##### Source material #####

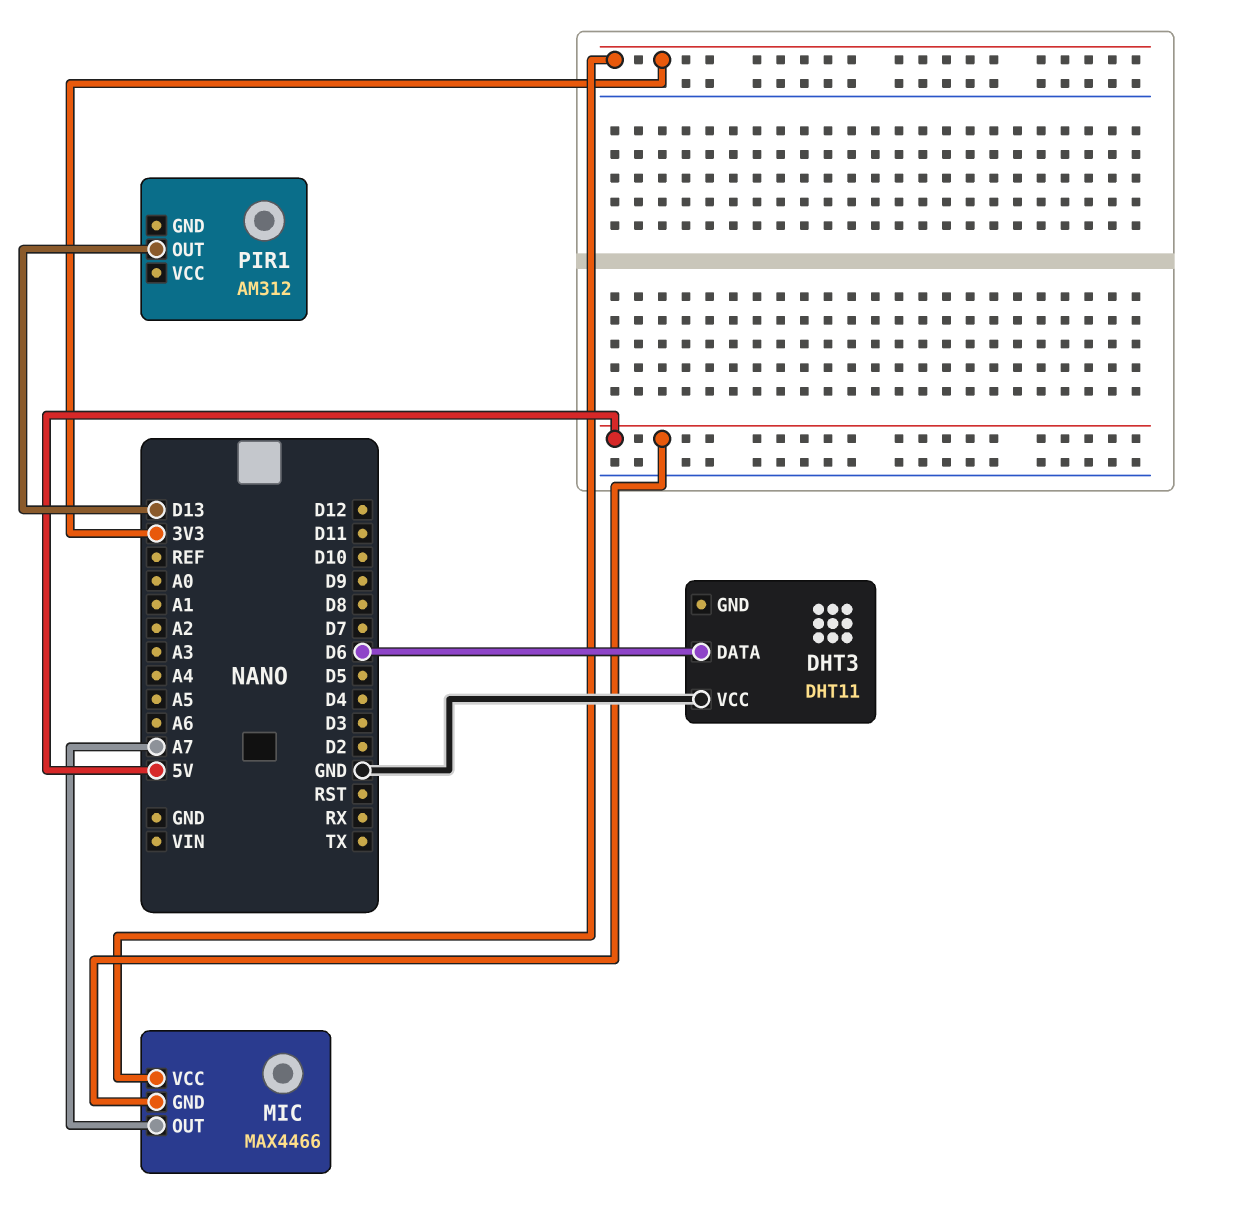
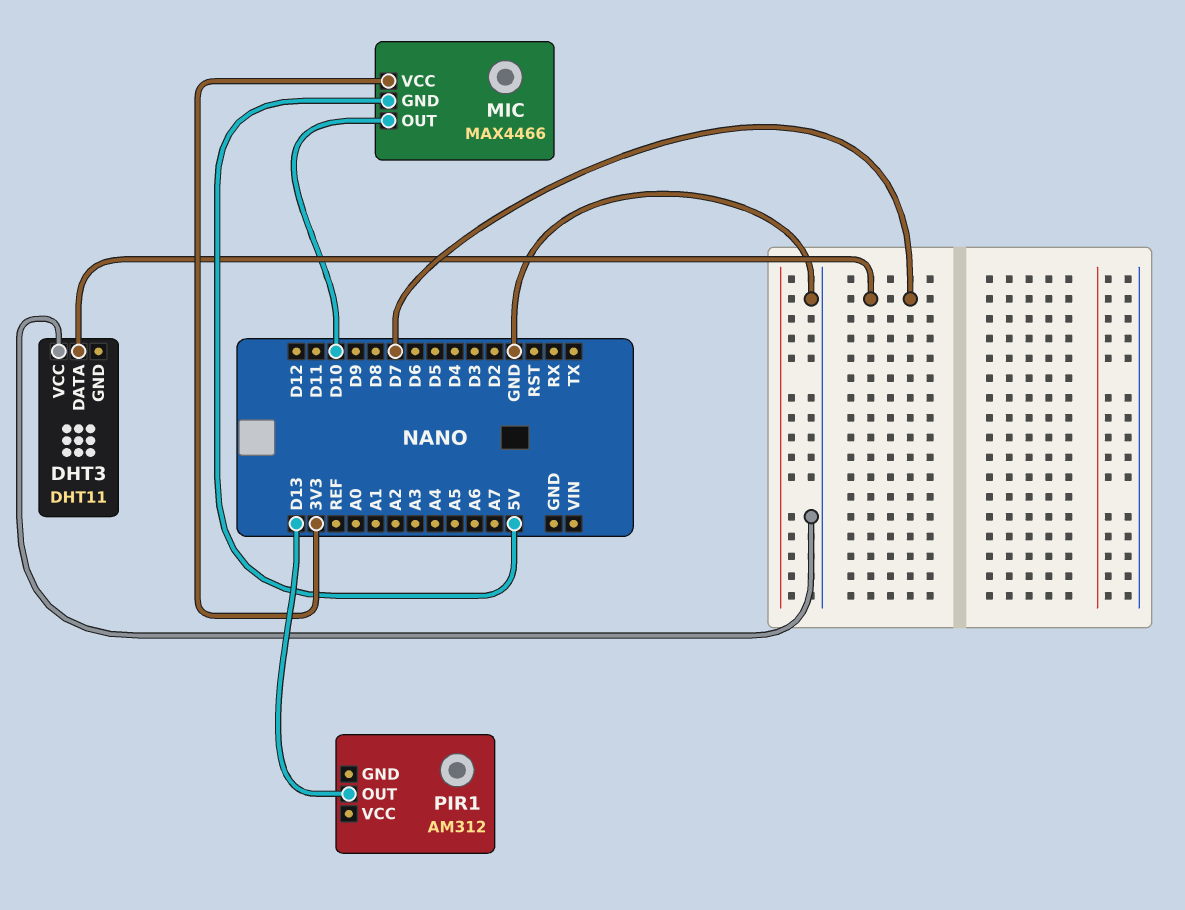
DHT3 pin DATA: D6 -> D7
MIC pin OUT: A7 -> D10

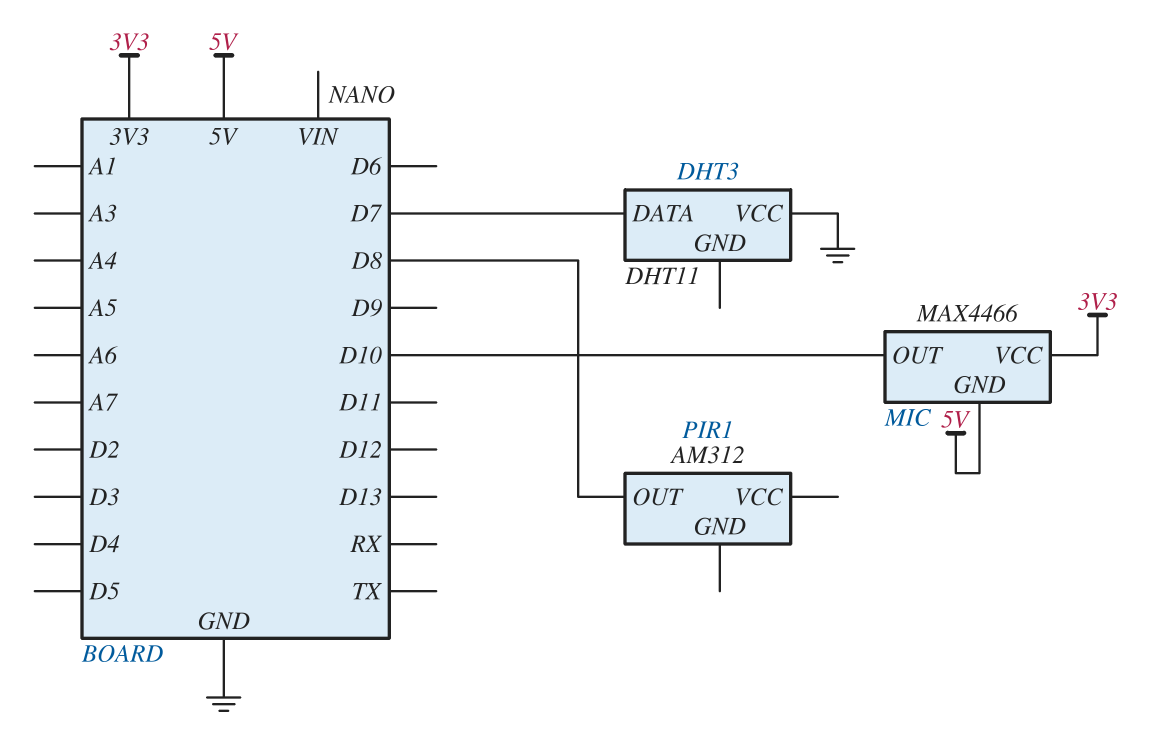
PIR1 pin OUT: D13 -> D8

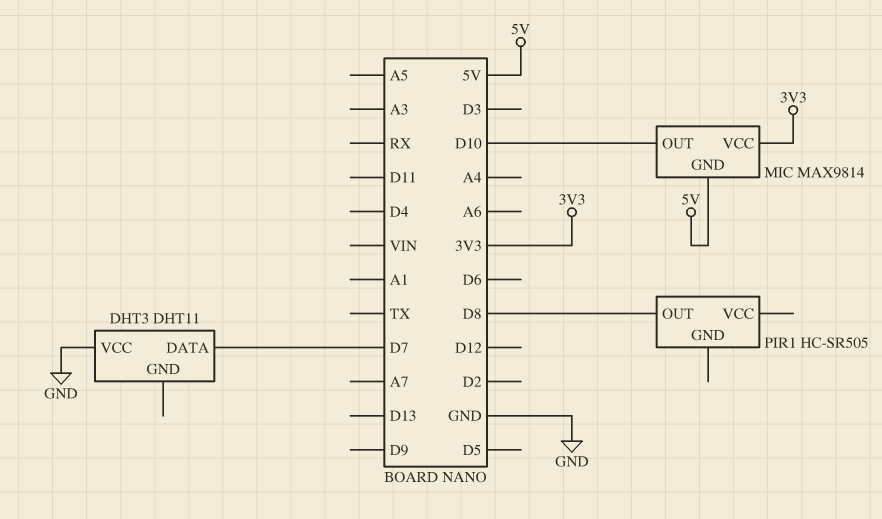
MIC: MAX4466 -> MAX9814
PIR1: AM312 -> HC-SR505

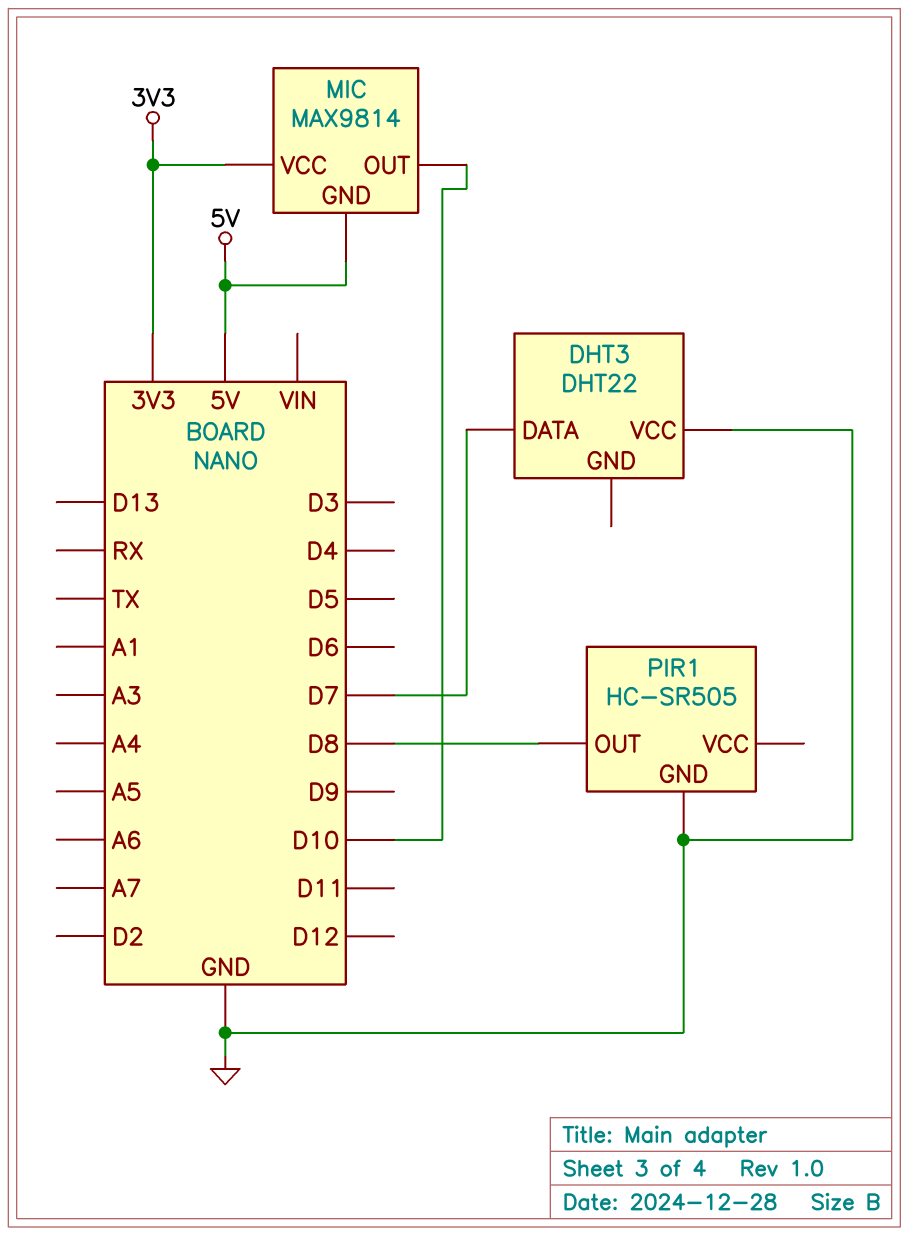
DHT3: DHT11 -> DHT22
PIR1 pin GND: none -> GND

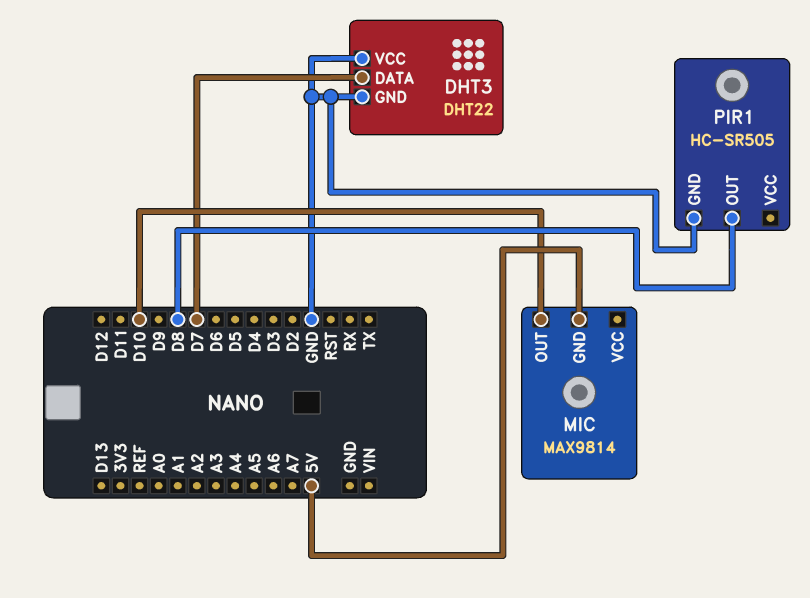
DHT3 pin GND: none -> GND
MIC pin VCC: 3V3 -> none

#####

**What the task asks**
Return the full set of lines above word for word and with no pictures.

**Exercise result**
DHT3 pin DATA: D6 -> D7
MIC pin OUT: A7 -> D10

PIR1 pin OUT: D13 -> D8

MIC: MAX4466 -> MAX9814
PIR1: AM312 -> HC-SR505

DHT3: DHT11 -> DHT22
PIR1 pin GND: none -> GND

DHT3 pin GND: none -> GND
MIC pin VCC: 3V3 -> none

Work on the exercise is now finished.